== TASK TO COMPLETE ==
Up to and including the line with "R2: 150 (N4, VA) -> none", output the records exactly as they appear.

== PROVIDED ENTRIES ==

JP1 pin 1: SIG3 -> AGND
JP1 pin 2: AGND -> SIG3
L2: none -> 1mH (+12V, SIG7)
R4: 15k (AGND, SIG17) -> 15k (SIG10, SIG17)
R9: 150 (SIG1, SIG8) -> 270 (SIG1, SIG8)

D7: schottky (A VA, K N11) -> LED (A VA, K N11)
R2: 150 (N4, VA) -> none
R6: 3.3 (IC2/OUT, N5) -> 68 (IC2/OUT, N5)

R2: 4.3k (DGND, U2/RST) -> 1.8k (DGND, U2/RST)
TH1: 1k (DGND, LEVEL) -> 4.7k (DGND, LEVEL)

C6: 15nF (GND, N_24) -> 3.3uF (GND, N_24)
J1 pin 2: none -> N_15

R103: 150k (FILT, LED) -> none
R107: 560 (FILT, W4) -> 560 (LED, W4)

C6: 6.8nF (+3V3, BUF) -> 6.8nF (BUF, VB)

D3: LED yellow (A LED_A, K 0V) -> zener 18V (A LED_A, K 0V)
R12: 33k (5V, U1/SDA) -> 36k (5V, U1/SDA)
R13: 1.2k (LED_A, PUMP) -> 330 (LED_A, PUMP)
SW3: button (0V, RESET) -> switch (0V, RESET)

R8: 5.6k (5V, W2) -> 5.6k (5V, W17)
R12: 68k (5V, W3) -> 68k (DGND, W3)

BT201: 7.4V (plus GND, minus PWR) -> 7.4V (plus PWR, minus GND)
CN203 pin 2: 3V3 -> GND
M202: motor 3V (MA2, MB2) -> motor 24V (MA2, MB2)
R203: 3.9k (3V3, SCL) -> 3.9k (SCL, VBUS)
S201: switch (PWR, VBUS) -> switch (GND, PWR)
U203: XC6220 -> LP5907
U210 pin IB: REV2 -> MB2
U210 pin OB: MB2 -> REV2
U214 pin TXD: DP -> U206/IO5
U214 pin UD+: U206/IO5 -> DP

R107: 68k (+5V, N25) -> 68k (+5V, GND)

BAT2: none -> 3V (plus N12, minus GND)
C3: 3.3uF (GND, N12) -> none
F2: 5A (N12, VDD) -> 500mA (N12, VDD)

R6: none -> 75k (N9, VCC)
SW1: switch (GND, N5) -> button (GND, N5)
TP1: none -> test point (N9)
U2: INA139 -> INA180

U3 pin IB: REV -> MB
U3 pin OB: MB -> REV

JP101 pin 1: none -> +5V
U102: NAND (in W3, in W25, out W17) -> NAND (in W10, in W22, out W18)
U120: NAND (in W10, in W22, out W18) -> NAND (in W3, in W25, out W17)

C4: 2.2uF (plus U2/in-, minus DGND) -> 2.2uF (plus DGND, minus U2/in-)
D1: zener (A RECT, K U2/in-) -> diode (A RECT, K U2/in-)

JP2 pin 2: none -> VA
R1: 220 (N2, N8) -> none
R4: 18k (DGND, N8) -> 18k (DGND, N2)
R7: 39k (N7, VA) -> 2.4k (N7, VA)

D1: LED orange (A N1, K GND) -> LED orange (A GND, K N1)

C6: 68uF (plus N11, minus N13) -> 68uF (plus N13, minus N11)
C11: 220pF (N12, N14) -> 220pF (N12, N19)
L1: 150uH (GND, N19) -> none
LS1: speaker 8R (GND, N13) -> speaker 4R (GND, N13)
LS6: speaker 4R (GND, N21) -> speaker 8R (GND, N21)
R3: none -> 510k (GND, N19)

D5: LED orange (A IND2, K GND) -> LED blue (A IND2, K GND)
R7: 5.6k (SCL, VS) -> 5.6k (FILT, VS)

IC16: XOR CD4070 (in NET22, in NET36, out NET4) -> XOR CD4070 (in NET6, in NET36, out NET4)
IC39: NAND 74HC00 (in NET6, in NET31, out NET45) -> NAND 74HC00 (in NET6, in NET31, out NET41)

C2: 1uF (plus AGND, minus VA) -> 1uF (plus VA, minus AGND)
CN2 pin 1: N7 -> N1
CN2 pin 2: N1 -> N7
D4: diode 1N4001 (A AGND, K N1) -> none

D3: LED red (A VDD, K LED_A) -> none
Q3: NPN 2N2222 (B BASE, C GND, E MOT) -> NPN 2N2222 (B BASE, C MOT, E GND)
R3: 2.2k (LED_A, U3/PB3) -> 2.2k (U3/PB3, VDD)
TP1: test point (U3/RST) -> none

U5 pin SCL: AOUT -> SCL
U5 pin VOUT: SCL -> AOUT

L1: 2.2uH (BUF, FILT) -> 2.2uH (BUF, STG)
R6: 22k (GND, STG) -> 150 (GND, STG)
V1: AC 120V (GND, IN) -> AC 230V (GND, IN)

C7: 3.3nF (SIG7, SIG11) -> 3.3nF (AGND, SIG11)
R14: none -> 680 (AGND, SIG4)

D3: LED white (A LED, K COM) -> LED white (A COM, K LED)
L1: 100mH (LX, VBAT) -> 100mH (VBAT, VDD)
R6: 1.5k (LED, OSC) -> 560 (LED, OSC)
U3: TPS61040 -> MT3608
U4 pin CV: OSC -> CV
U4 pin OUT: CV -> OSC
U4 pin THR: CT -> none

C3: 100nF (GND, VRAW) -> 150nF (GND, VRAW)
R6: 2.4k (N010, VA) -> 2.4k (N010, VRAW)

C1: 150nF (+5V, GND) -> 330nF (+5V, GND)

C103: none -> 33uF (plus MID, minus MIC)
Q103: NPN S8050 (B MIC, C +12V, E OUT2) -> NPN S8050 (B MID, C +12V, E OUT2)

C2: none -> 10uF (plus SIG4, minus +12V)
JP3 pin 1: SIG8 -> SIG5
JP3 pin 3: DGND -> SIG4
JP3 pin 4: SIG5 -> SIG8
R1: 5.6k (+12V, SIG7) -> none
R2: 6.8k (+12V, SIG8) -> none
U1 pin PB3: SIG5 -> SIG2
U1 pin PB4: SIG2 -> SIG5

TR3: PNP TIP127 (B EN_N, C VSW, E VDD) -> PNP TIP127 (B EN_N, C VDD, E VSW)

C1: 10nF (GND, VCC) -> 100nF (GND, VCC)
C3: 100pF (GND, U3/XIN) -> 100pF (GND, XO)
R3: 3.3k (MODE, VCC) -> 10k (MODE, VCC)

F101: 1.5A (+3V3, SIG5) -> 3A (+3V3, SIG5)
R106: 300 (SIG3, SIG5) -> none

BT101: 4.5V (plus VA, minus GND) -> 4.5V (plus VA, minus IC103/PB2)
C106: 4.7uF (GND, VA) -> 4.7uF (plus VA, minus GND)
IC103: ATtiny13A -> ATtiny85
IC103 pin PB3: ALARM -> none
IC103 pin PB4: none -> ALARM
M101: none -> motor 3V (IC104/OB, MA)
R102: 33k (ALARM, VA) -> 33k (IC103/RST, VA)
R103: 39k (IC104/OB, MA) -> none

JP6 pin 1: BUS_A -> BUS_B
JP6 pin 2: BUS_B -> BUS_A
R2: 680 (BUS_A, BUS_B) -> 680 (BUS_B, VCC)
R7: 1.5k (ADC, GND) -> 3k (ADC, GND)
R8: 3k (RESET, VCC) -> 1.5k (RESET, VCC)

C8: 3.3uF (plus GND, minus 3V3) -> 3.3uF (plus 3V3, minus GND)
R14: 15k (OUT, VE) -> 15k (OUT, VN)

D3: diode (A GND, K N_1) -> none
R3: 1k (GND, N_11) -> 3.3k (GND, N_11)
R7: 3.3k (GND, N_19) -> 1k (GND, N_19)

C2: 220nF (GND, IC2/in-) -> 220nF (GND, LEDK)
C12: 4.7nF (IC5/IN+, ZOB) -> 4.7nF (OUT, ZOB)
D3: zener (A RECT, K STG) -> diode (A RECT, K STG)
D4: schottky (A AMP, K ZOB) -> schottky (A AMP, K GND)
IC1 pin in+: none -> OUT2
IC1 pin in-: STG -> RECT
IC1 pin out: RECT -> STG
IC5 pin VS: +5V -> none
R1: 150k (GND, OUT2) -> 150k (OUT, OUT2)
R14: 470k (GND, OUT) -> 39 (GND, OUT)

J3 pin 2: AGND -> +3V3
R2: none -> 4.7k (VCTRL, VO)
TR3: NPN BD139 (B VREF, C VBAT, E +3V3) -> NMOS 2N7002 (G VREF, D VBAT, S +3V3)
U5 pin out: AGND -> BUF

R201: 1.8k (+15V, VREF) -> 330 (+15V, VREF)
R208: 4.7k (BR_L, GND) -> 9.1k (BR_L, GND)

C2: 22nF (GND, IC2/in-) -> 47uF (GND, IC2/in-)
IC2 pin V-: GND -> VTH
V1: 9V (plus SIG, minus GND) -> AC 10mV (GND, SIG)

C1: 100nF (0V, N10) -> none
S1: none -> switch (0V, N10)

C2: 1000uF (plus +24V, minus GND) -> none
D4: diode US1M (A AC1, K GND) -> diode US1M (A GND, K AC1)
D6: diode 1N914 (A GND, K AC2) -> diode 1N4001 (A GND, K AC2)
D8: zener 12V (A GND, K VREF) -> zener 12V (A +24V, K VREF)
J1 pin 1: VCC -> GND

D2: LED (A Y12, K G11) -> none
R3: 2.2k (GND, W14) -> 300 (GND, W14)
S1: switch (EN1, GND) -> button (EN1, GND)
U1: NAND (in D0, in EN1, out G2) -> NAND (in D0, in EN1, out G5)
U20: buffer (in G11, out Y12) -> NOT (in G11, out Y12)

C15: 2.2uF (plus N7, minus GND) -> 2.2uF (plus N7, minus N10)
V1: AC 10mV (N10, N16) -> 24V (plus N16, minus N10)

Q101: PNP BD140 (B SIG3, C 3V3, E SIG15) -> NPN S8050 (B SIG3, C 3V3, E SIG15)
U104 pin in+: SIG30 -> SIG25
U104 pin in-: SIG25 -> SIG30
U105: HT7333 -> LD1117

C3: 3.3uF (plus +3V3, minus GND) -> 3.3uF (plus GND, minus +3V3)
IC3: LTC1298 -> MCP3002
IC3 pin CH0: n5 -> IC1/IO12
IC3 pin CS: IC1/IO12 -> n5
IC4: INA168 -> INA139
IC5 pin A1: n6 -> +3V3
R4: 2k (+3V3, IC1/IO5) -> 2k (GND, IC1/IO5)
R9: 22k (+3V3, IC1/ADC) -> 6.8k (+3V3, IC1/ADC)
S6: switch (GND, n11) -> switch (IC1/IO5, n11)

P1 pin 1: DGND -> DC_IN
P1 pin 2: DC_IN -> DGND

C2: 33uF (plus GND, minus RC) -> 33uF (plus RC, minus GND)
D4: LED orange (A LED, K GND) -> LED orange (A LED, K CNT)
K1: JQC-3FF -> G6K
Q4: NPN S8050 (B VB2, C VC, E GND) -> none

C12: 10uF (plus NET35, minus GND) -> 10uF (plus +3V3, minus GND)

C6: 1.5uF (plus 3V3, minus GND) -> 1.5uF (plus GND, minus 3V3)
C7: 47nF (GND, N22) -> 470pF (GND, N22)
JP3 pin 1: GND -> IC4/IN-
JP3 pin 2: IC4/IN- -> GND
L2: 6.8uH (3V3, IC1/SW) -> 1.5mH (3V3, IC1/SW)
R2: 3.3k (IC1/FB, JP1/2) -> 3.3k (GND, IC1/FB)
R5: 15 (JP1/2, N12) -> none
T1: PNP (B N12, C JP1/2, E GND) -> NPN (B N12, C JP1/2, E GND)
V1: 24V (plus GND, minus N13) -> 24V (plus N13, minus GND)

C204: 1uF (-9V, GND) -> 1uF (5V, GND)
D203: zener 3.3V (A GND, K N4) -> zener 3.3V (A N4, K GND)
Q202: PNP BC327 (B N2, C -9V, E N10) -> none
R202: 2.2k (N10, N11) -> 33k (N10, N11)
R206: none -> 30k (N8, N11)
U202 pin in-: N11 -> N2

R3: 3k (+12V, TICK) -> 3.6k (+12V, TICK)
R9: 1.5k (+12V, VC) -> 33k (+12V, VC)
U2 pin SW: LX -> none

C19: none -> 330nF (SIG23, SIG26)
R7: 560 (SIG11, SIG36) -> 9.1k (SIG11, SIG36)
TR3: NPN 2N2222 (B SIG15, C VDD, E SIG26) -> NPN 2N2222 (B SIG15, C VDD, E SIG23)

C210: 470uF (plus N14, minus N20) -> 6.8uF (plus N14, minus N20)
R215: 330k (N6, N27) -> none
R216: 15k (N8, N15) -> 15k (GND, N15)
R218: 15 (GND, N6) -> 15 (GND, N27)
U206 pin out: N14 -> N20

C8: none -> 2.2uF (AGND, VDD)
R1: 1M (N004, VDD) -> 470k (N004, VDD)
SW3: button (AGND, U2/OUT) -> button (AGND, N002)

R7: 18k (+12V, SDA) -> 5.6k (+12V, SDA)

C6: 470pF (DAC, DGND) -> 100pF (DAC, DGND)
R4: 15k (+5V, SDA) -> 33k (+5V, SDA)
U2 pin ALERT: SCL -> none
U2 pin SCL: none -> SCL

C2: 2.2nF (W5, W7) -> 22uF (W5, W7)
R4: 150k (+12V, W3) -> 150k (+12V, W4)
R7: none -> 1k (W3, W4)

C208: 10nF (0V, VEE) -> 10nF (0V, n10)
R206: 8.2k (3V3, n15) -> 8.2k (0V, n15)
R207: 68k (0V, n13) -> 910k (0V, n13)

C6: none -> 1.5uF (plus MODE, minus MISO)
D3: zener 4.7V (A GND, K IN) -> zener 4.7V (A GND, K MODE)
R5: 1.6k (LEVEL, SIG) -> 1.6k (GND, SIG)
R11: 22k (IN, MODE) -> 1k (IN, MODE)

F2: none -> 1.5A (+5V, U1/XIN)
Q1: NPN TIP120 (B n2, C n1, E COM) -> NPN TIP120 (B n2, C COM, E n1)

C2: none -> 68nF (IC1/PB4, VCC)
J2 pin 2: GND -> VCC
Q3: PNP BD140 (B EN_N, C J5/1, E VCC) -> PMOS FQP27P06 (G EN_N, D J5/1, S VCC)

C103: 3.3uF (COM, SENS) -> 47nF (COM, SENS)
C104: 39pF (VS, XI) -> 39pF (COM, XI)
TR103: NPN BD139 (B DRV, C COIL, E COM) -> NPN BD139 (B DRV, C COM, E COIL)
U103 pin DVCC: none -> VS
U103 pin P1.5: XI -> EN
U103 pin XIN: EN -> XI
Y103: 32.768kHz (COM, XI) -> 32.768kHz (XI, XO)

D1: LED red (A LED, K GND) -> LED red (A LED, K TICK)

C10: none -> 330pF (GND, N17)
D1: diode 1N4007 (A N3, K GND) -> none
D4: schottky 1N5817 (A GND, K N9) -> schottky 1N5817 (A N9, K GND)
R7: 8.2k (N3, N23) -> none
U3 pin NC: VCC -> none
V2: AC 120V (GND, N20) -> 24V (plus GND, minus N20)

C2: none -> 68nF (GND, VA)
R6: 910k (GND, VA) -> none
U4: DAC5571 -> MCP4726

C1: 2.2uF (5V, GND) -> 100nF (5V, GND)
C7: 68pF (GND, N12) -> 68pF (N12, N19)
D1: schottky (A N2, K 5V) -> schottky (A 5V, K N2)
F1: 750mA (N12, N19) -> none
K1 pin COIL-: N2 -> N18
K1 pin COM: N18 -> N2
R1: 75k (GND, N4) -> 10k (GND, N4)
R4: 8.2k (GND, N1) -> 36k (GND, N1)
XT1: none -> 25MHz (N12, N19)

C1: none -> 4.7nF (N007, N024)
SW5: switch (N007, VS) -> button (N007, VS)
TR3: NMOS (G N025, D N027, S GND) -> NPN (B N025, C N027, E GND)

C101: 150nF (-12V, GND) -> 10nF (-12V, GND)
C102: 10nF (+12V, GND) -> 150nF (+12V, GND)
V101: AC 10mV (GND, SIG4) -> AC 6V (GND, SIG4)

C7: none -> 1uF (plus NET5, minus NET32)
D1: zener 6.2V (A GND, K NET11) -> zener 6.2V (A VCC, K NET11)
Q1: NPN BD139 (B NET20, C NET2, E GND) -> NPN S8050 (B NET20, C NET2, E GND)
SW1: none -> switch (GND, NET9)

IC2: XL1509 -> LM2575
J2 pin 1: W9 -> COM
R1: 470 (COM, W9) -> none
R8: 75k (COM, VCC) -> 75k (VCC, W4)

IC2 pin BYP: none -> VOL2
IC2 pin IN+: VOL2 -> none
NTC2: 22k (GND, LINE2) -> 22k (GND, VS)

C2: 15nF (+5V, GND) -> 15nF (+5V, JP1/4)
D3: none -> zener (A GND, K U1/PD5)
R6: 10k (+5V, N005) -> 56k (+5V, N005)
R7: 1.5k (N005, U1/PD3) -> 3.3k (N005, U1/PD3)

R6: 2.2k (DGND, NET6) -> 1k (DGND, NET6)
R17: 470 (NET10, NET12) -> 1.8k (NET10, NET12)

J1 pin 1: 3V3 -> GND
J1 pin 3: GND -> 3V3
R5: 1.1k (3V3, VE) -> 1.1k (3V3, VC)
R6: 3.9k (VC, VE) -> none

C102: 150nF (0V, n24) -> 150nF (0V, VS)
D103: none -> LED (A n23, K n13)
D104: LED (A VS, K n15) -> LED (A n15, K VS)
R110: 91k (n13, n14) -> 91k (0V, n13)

== WORKED SOLUTION ==
JP1 pin 1: SIG3 -> AGND
JP1 pin 2: AGND -> SIG3
L2: none -> 1mH (+12V, SIG7)
R4: 15k (AGND, SIG17) -> 15k (SIG10, SIG17)
R9: 150 (SIG1, SIG8) -> 270 (SIG1, SIG8)

D7: schottky (A VA, K N11) -> LED (A VA, K N11)
R2: 150 (N4, VA) -> none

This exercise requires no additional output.